**REQUEST**
Restate every record exactly as it is written, while omitting the pictures it holds.
[EXTRACTED INFORMATION Boundary: Start]
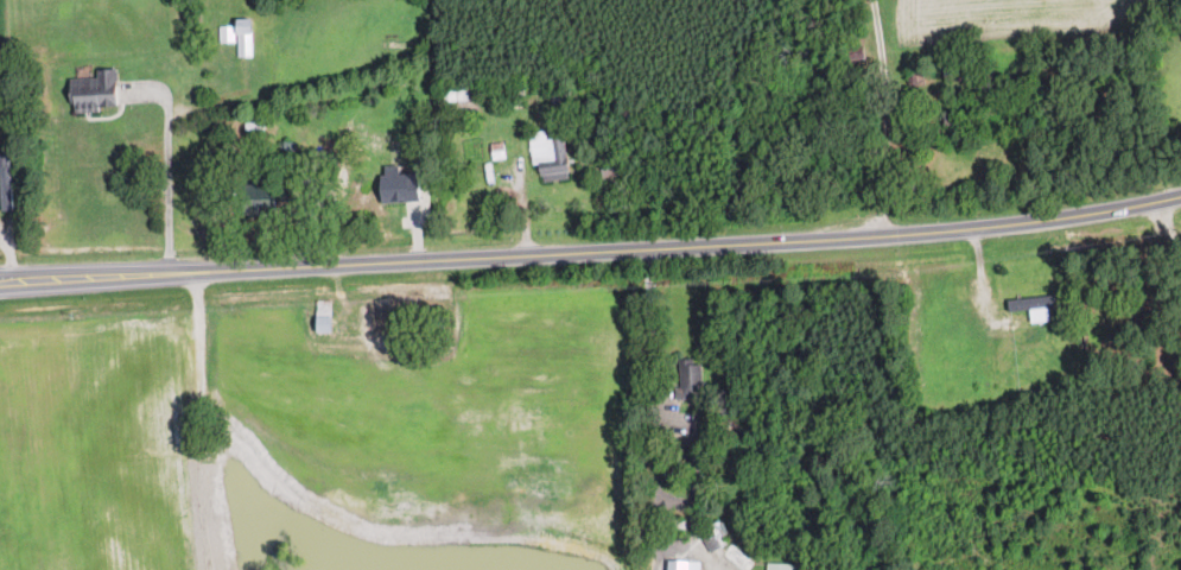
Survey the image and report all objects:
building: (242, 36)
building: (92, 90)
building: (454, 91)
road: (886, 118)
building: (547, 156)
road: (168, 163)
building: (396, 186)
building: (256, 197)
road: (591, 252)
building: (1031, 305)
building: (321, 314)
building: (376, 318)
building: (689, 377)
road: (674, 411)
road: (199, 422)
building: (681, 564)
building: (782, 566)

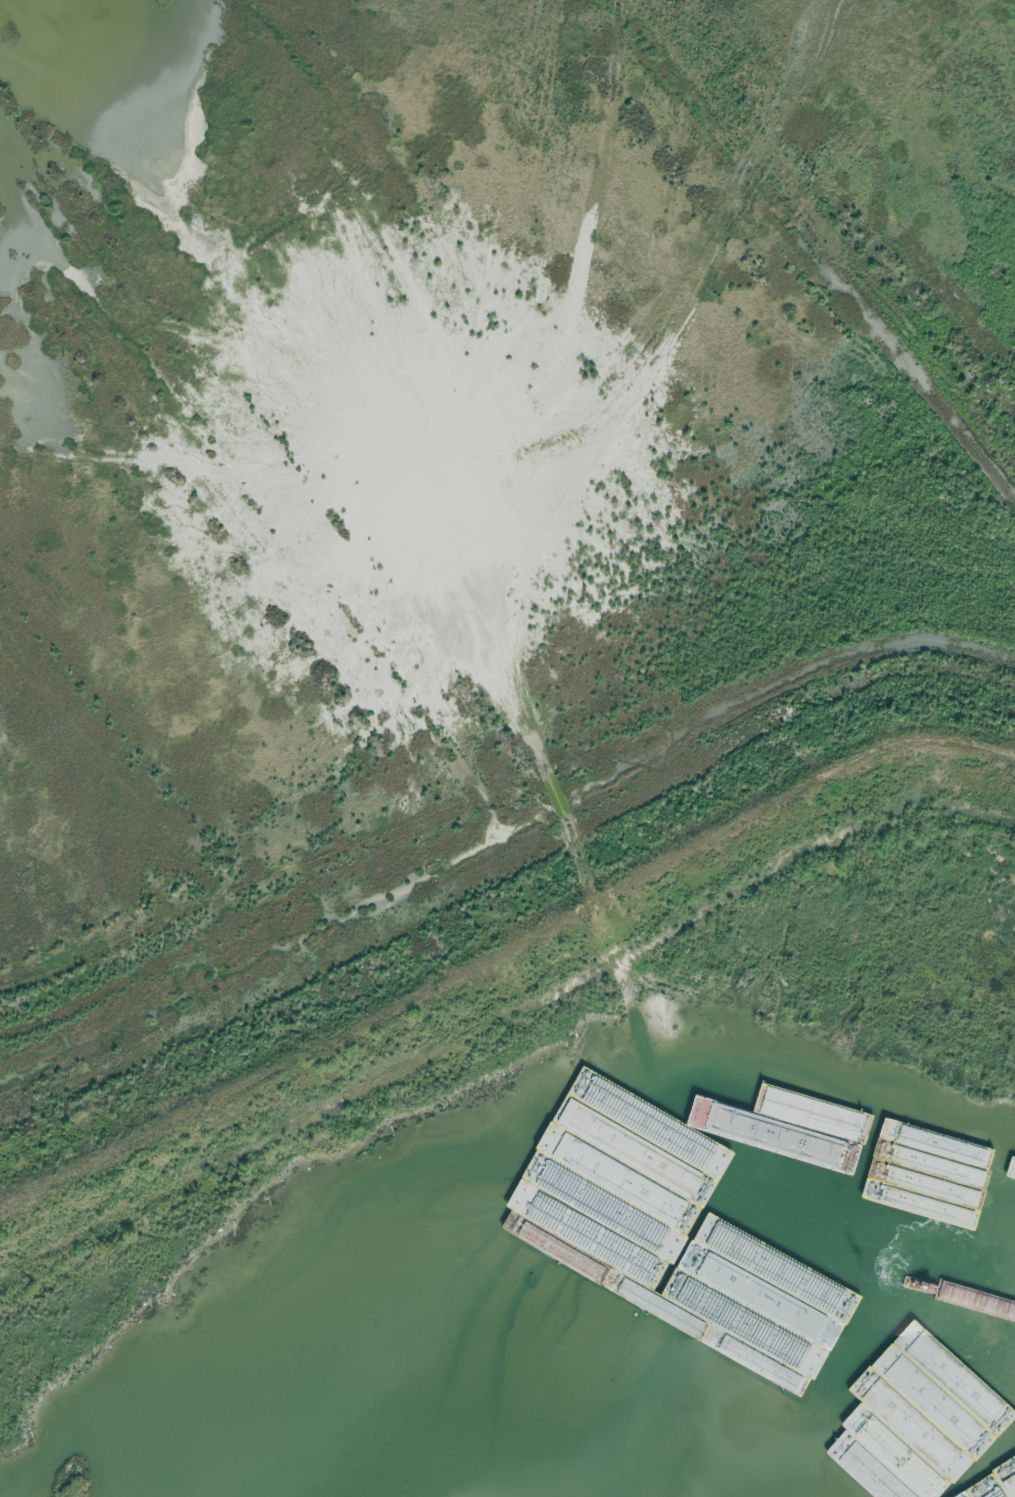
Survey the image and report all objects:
[EXTRACTED INFORMATION Boundary: End]
**RESPONSE**
Survey the image and report all objects:
building: (242, 36)
building: (92, 90)
building: (454, 91)
road: (886, 118)
building: (547, 156)
road: (168, 163)
building: (396, 186)
building: (256, 197)
road: (591, 252)
building: (1031, 305)
building: (321, 314)
building: (376, 318)
building: (689, 377)
road: (674, 411)
road: (199, 422)
building: (681, 564)
building: (782, 566)

Survey the image and report all objects:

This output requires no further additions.